● PROMPT:
Copy exactly the lines of the material below that run from the one containing "LCD2 pin SCL: D4 -> D6" through the one containing "TFT1 pin VCC: VIN -> none". Copy no other lines.

┌──

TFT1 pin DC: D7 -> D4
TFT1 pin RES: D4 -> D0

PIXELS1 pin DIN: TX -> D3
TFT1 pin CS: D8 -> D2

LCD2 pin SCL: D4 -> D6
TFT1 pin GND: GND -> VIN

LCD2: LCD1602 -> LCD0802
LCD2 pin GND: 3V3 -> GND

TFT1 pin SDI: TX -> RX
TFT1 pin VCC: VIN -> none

└──
┌──

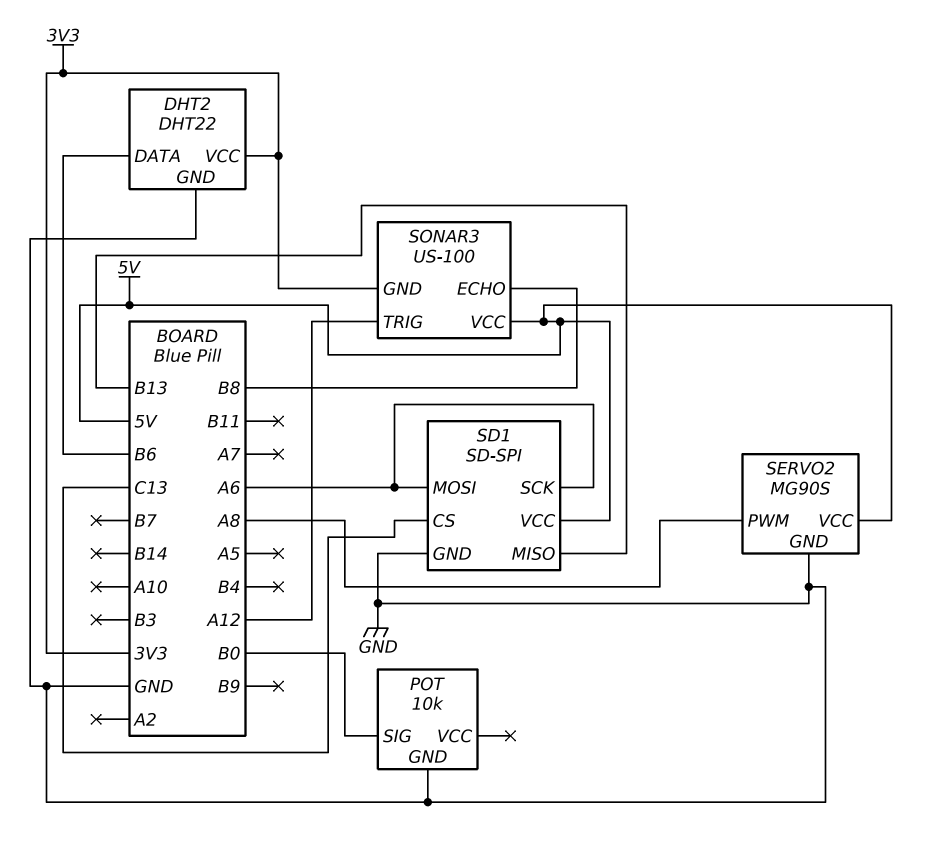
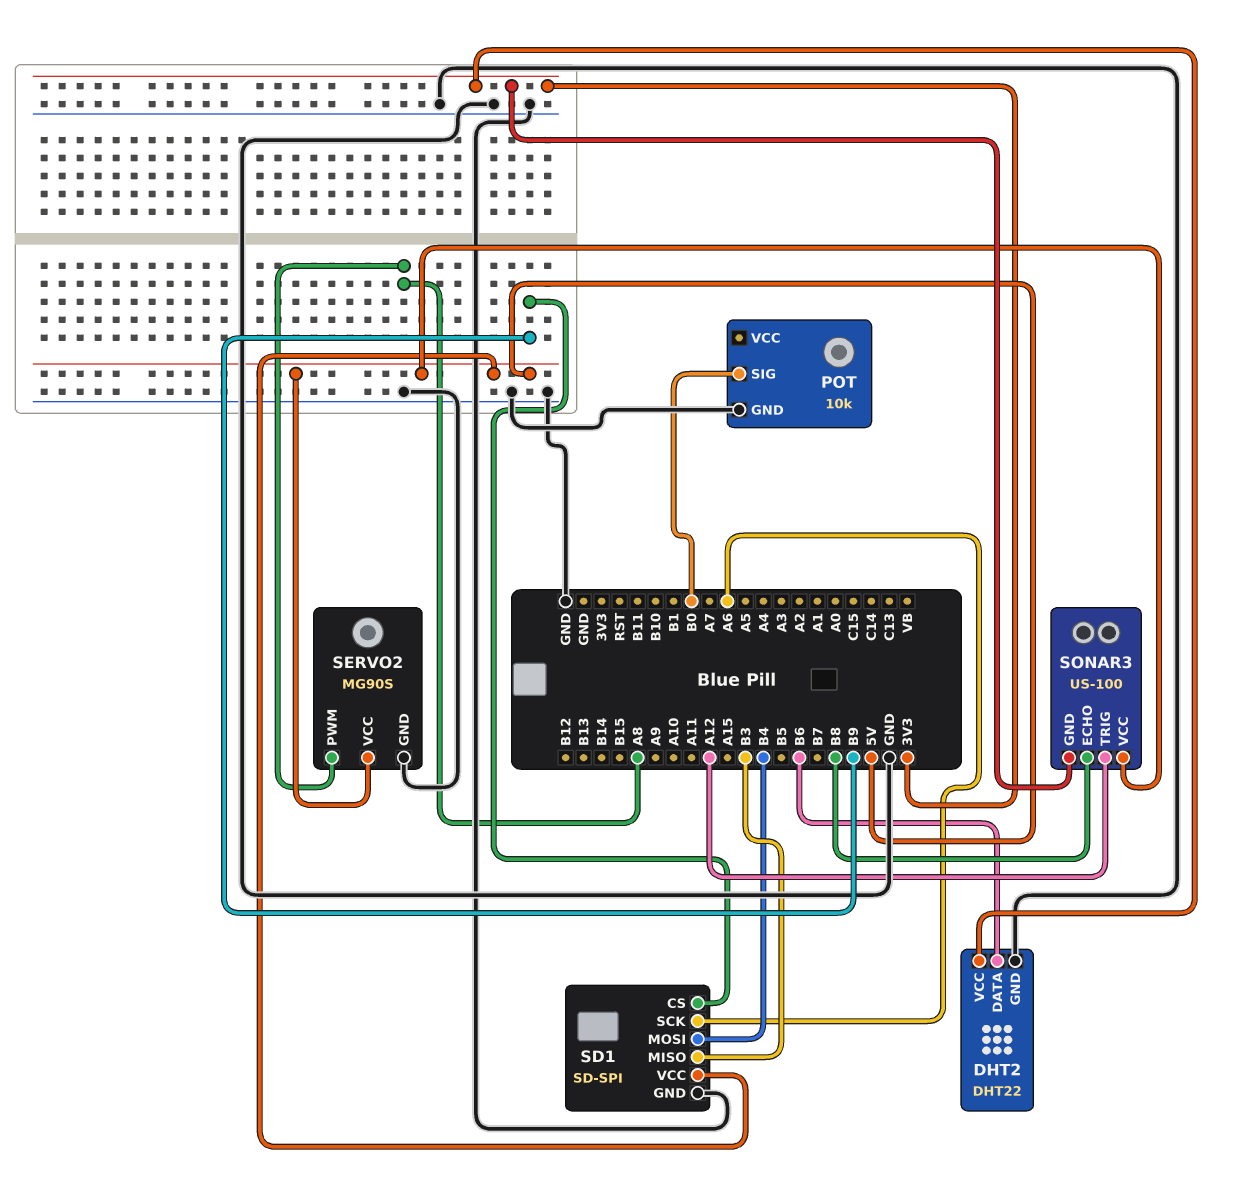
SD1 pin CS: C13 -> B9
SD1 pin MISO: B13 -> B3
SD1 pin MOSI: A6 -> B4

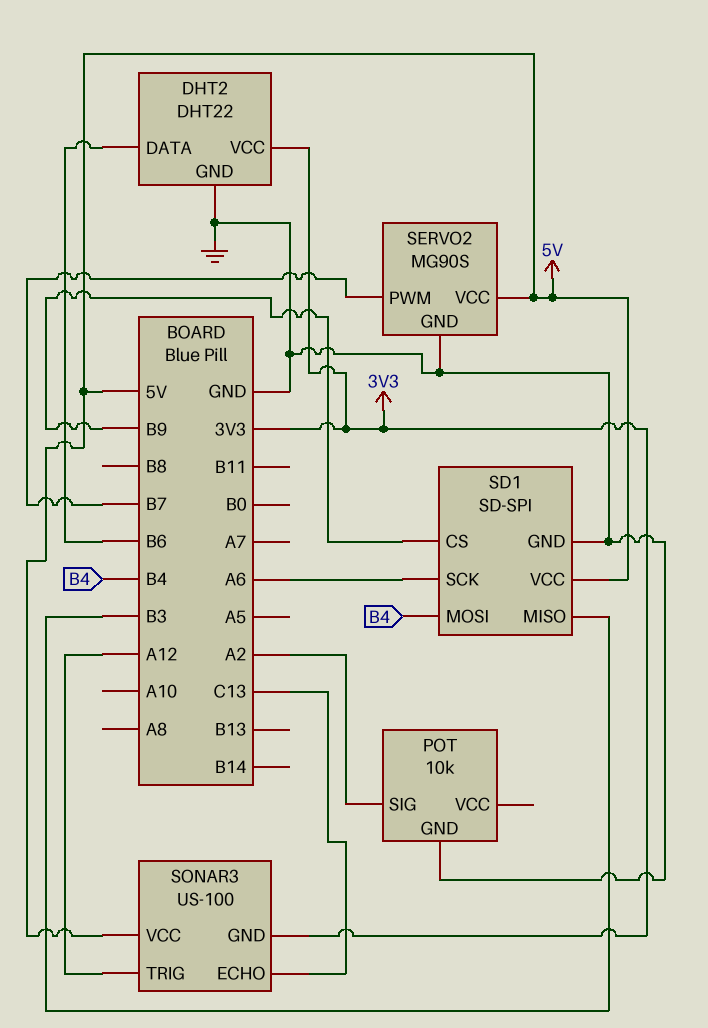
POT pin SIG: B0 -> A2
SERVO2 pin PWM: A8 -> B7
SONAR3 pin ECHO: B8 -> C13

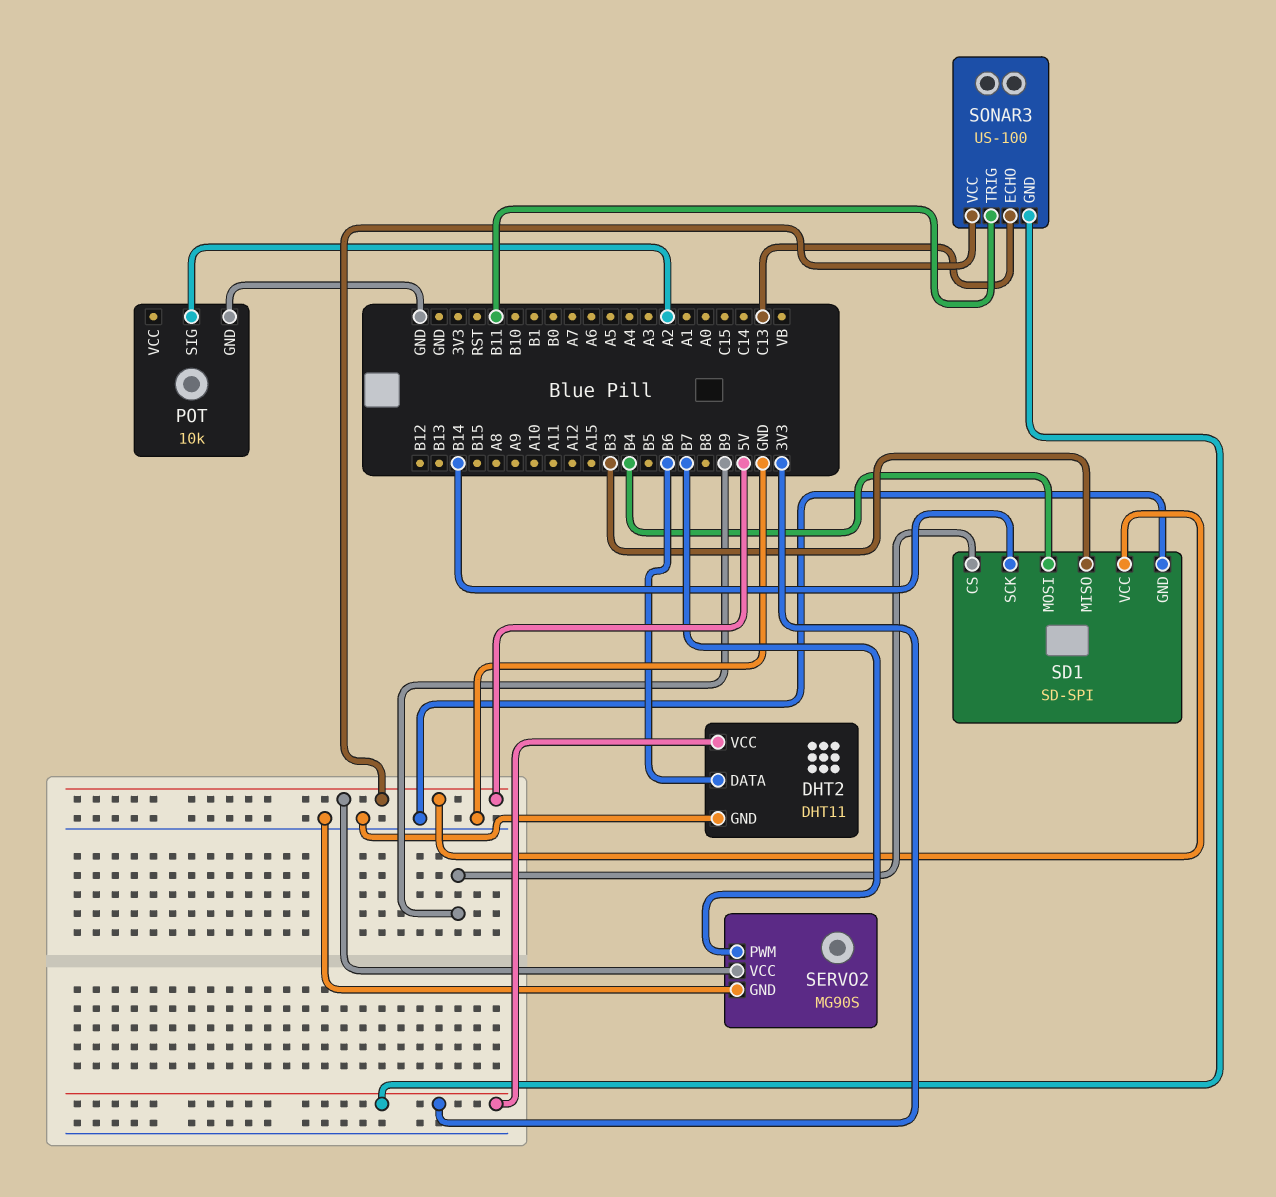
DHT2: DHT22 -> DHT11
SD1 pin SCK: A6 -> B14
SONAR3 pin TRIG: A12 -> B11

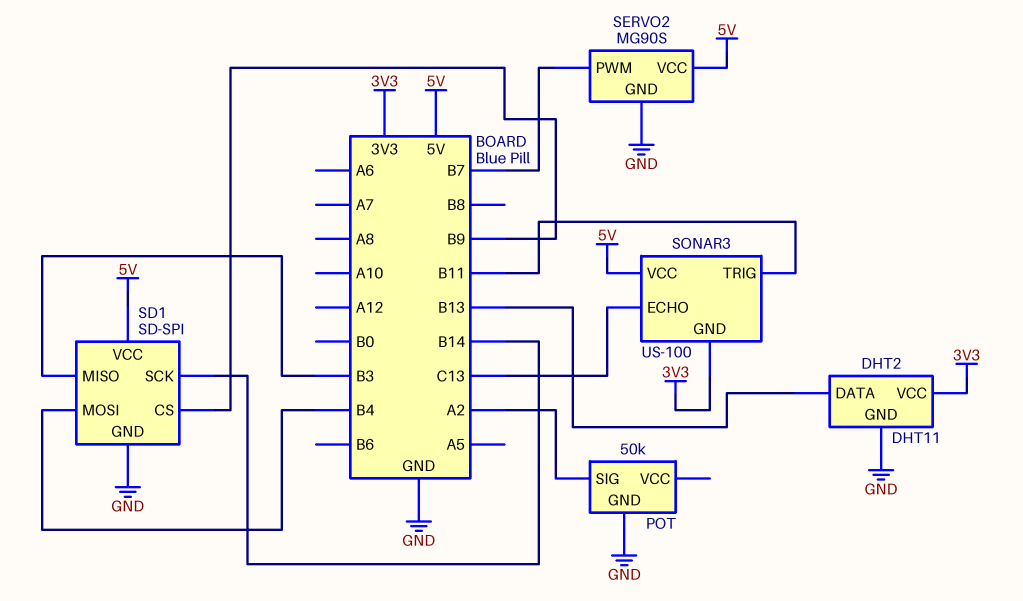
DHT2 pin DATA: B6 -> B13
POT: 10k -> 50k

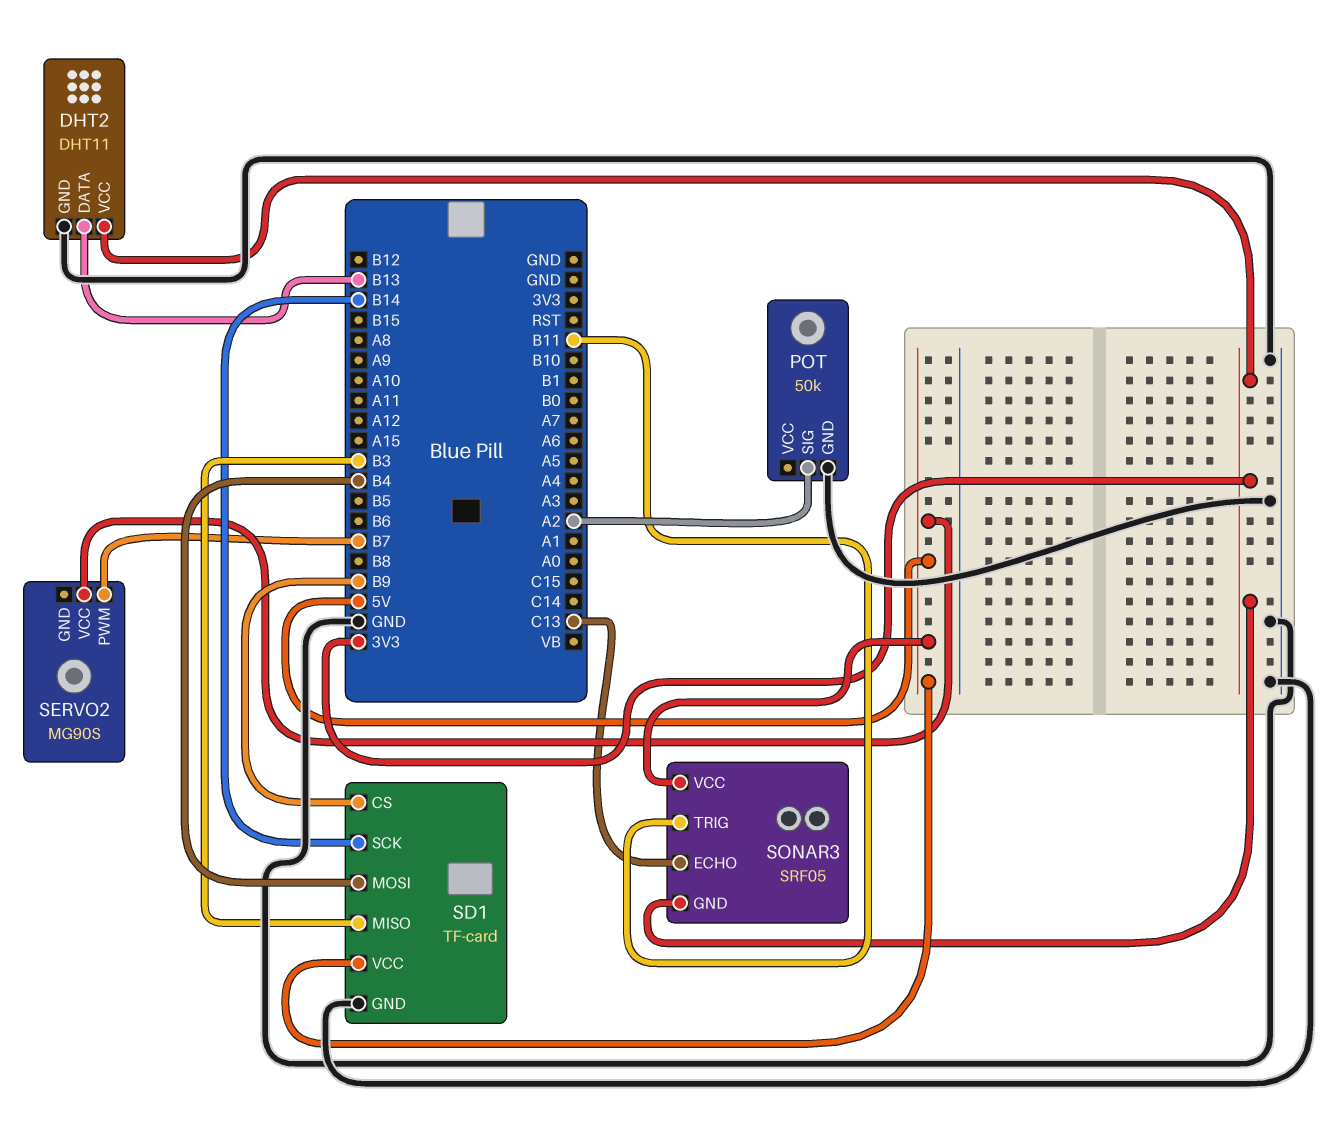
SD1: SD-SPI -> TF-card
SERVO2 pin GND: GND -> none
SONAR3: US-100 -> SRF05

└──

● ANSWER TO THE PROBLEM:
LCD2 pin SCL: D4 -> D6
TFT1 pin GND: GND -> VIN

LCD2: LCD1602 -> LCD0802
LCD2 pin GND: 3V3 -> GND

TFT1 pin SDI: TX -> RX
TFT1 pin VCC: VIN -> none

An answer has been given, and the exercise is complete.